- _SOURCE MATERIAL_:
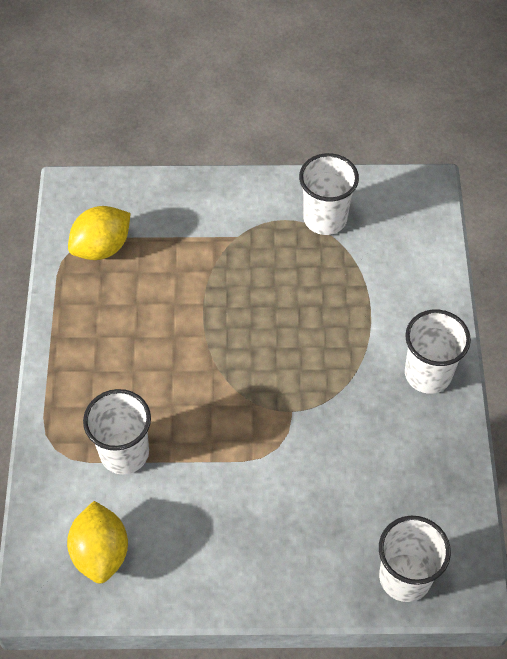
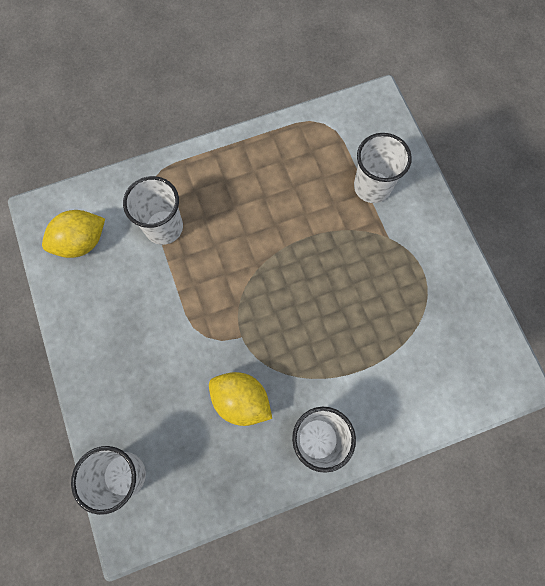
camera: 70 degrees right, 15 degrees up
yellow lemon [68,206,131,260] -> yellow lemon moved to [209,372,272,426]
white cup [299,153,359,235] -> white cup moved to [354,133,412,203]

==

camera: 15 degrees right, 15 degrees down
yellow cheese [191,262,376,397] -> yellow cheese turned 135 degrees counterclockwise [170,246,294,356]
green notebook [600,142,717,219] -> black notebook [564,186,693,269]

...

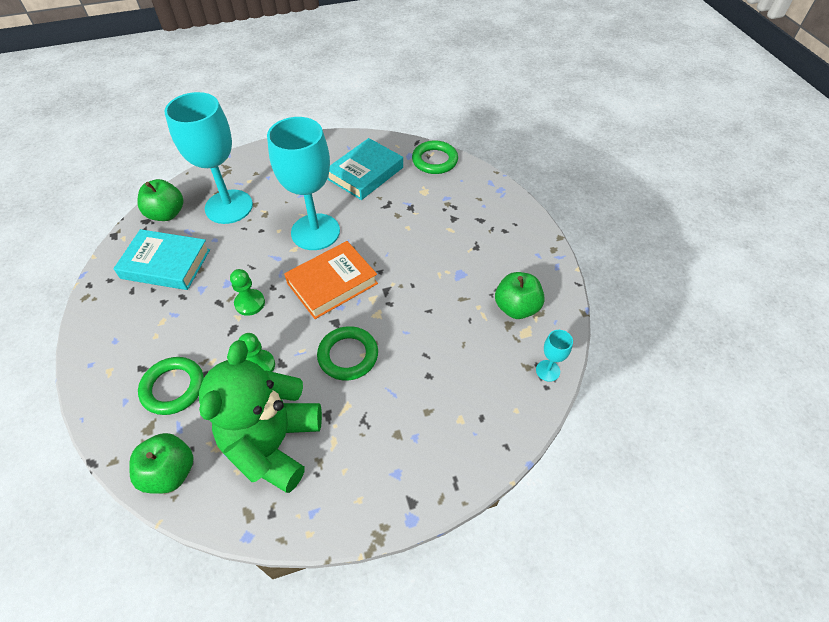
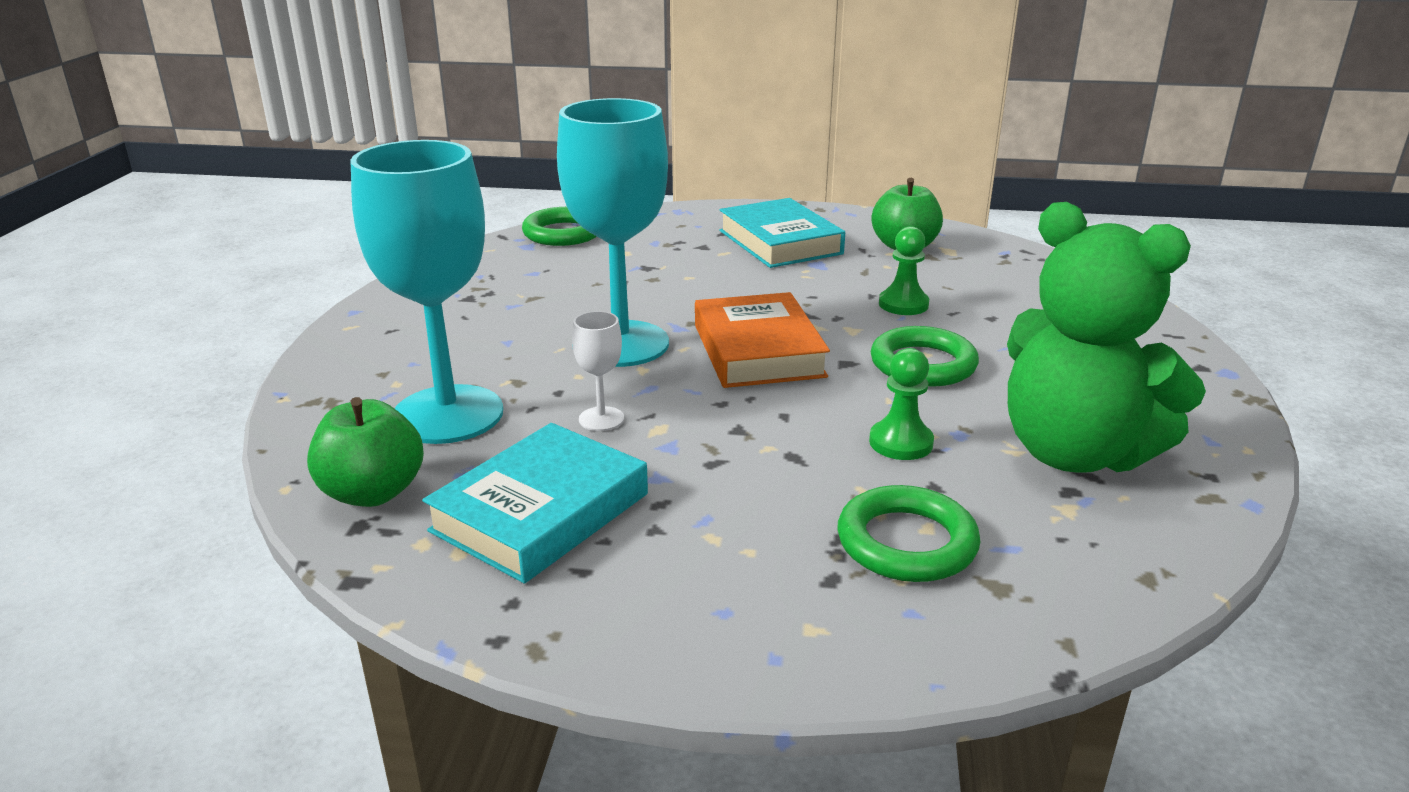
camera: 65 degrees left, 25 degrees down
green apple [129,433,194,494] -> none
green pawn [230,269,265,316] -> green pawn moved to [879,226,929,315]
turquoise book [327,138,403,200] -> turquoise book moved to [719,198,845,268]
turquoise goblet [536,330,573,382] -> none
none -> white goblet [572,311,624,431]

- _WORK ORDER_: All lines above in which the word "none" occurs should be identified and copied.

- _SOLUTION TO THE PROBLEM_:
green apple [129,433,194,494] -> none
turquoise goblet [536,330,573,382] -> none
none -> white goblet [572,311,624,431]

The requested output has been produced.